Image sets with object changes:
-------

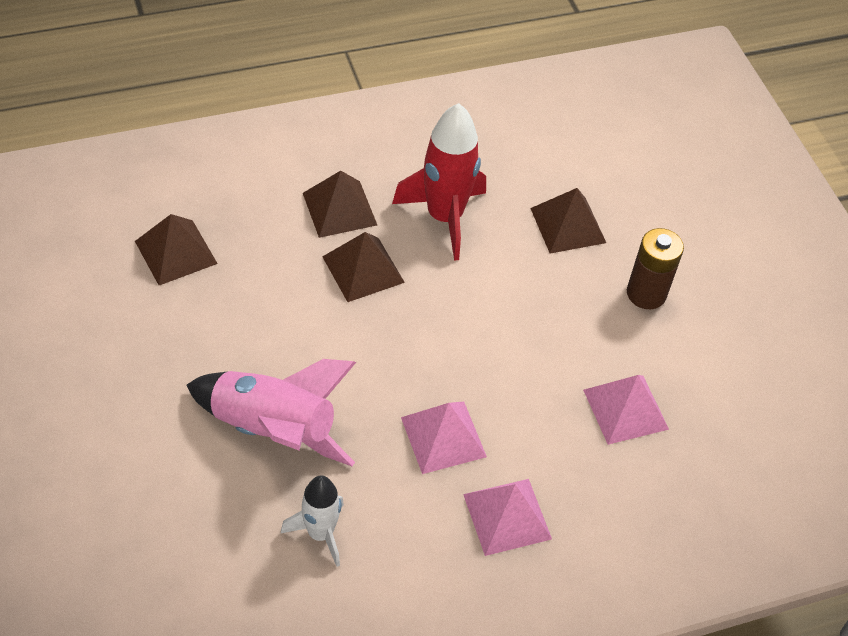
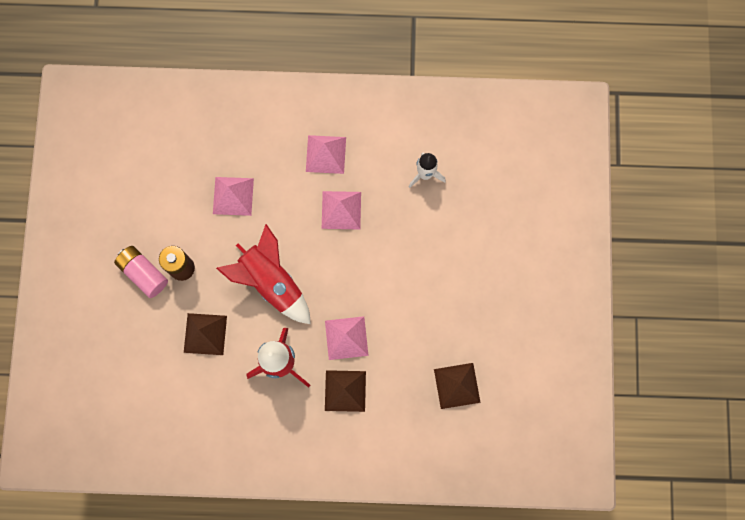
camera: 155 degrees left, 25 degrees up
(273, 430) = (432, 242): pink rocket -> none
(363, 269) = (346, 338): brown pyramid -> pink pyramid
(506, 310) = (271, 282): none -> red rocket
(696, 273) = (143, 273): none -> pink battery

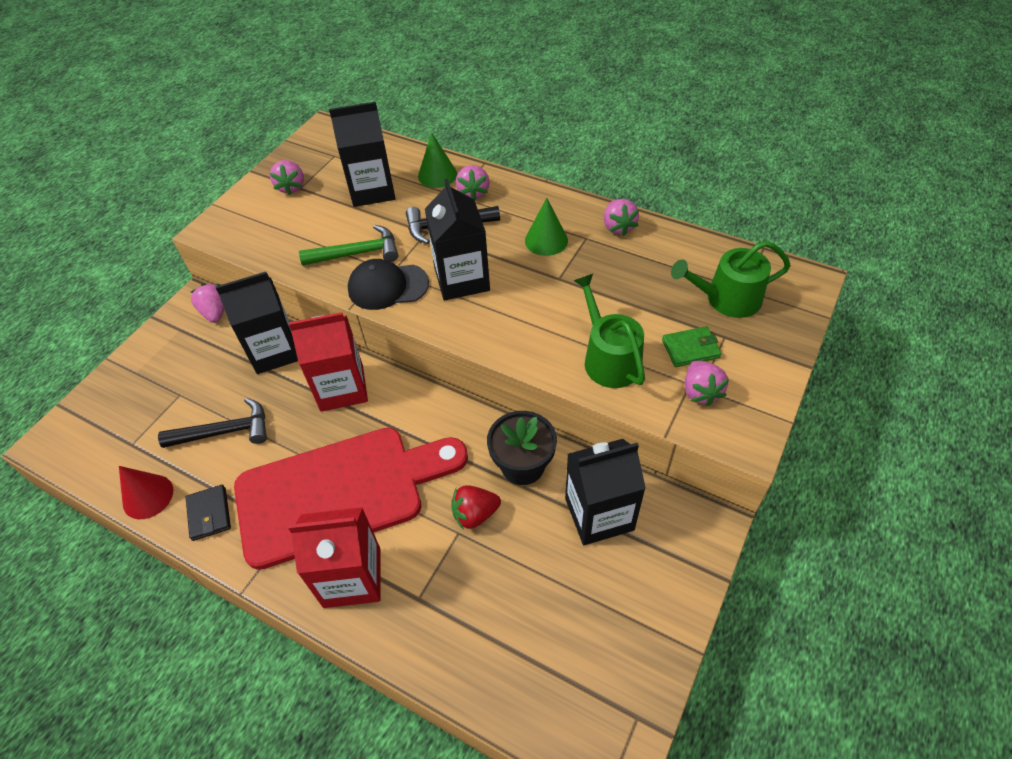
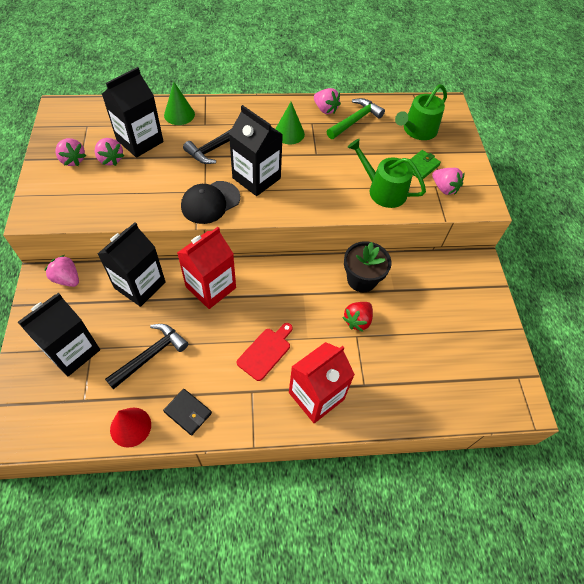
camera: 40 degrees left, 5 degrees up
(340, 492) = (266, 352): red cutting board -> red cutting board, size x0.40
(357, 253) = (168, 189): green hammer -> green hammer (355, 120)
(473, 192) = (215, 118): pink strawberry -> pink strawberry (110, 159)
(599, 514) = (423, 285): black carton -> black carton (72, 351)

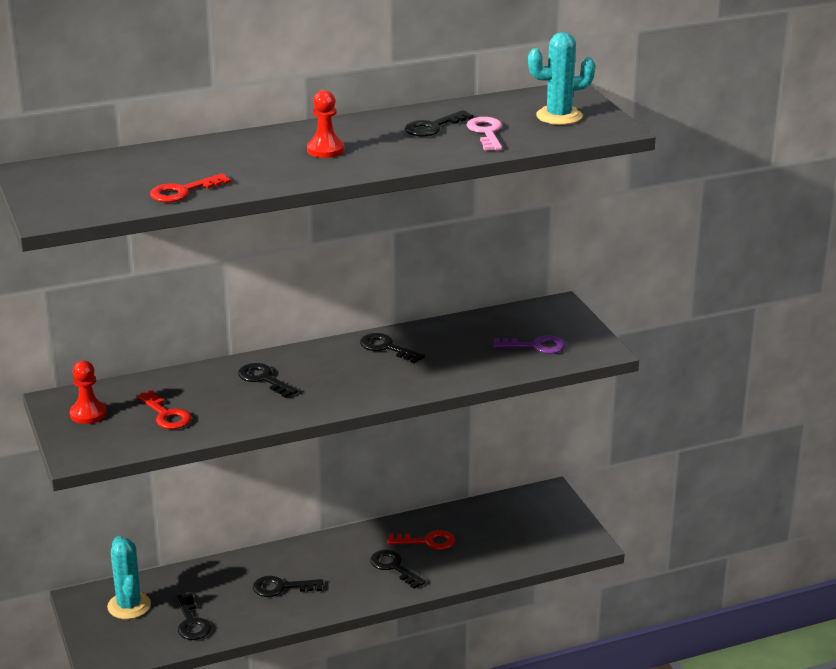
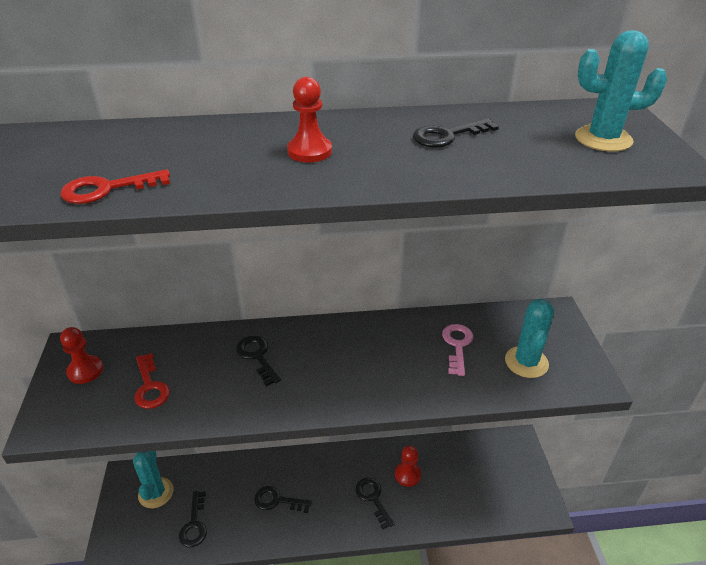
camera: 15 degrees right, 10 degrees up
(386, 348) = (382, 337): black key -> none
(427, 541) = (407, 475): red key -> red pawn
(486, 132) = (509, 151): pink key -> pink key (457, 345)
(535, 346) = (526, 362): purple key -> turquoise cactus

-------

HOW TO COMPLETE THIS TASK — Your task is to write out, exactly, the line that holds "(486, 132) = (509, 151): pink" and every line after it until the records end.

SOLUTION FOR THIS PROBLEM —
(486, 132) = (509, 151): pink key -> pink key (457, 345)
(535, 346) = (526, 362): purple key -> turquoise cactus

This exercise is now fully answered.